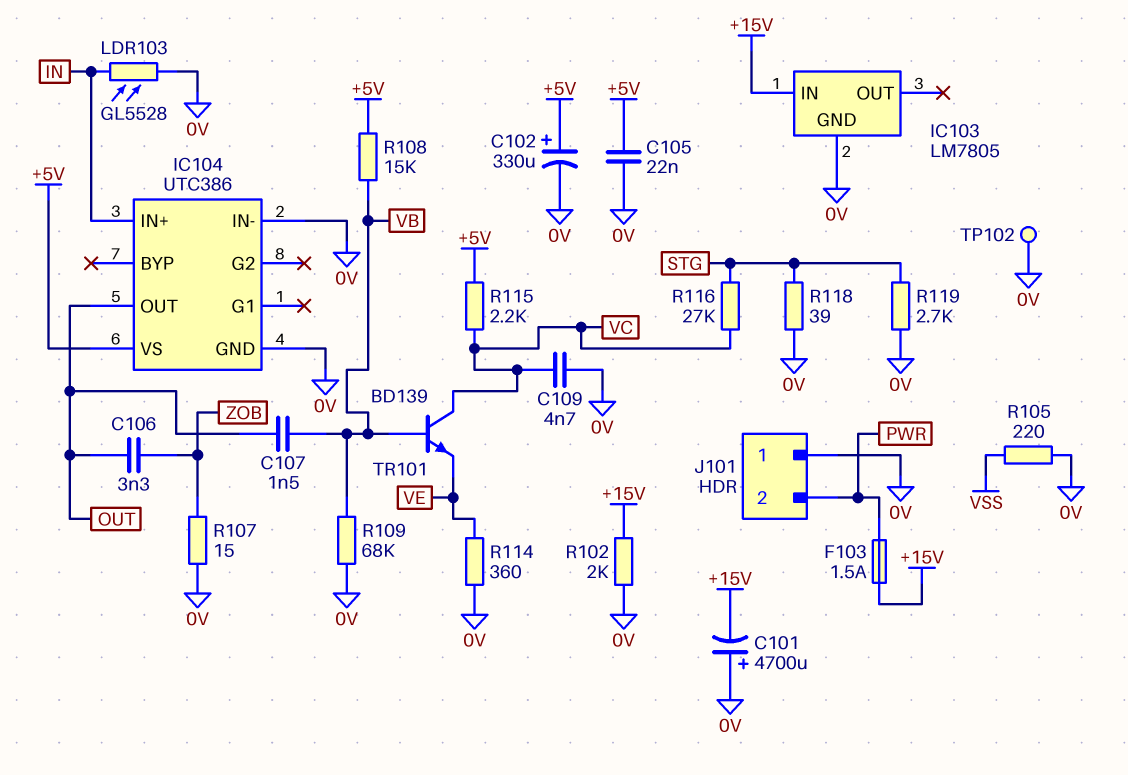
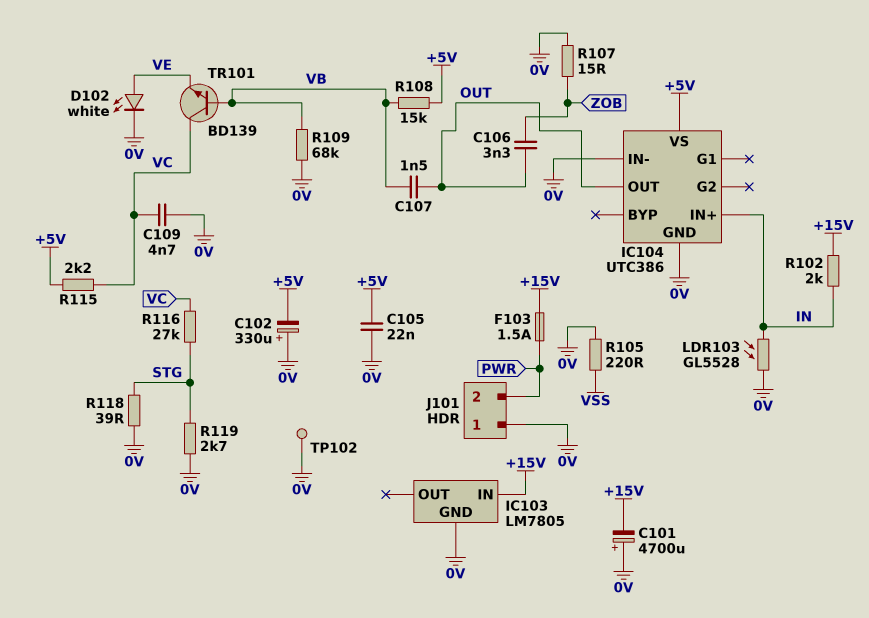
C102: 330uF (plus +5V, minus 0V) -> 330uF (plus 0V, minus +5V)
D102: none -> LED white (A VE, K 0V)
R102: 2k (+15V, 0V) -> 2k (+15V, IN)
R114: 360 (0V, VE) -> none

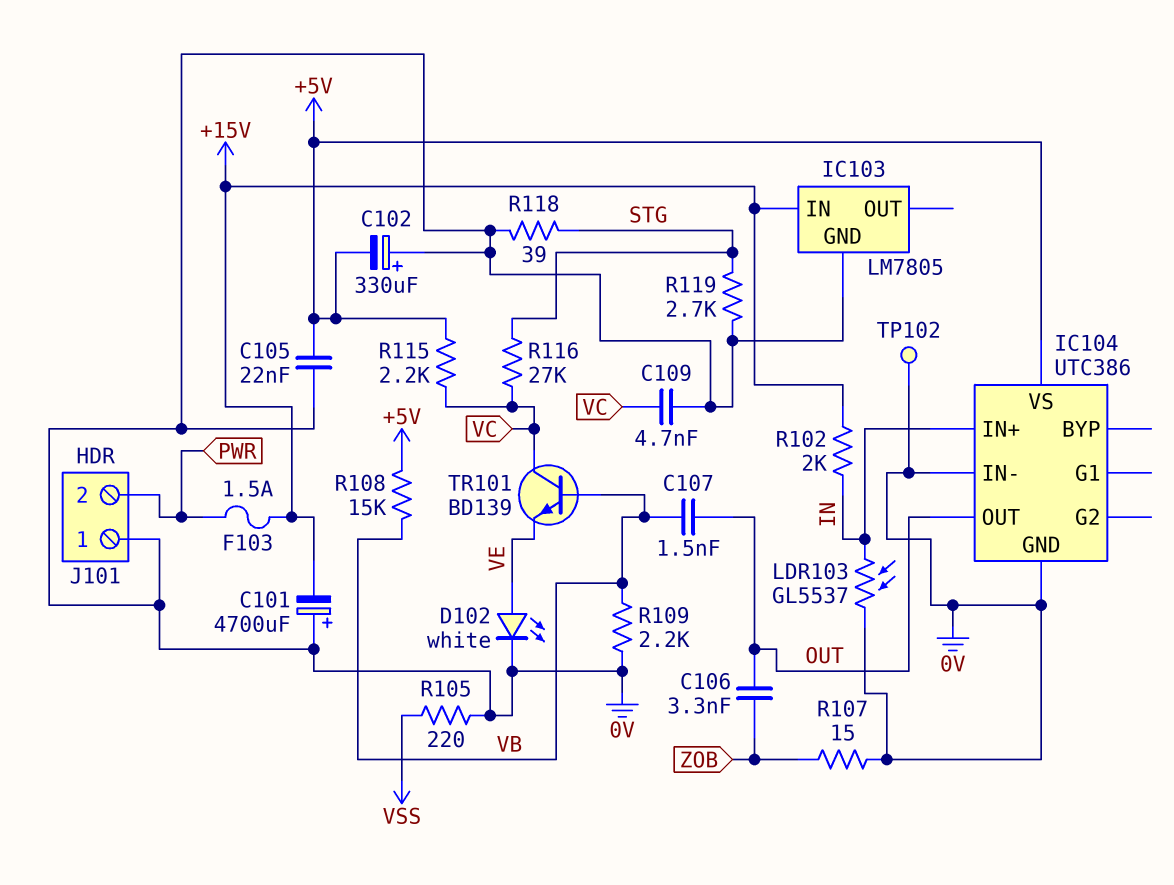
LDR103: GL5528 (0V, IN) -> GL5537 (0V, IN)
R109: 68k (0V, VB) -> 2.2k (0V, VB)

■ ■ ■ ■ ■

**TASK DESCRIPTION:**
Make an exact copy of the listing. Do not carry over its pictures.

**EXERCISE RESULT:**
C102: 330uF (plus +5V, minus 0V) -> 330uF (plus 0V, minus +5V)
D102: none -> LED white (A VE, K 0V)
R102: 2k (+15V, 0V) -> 2k (+15V, IN)
R114: 360 (0V, VE) -> none

LDR103: GL5528 (0V, IN) -> GL5537 (0V, IN)
R109: 68k (0V, VB) -> 2.2k (0V, VB)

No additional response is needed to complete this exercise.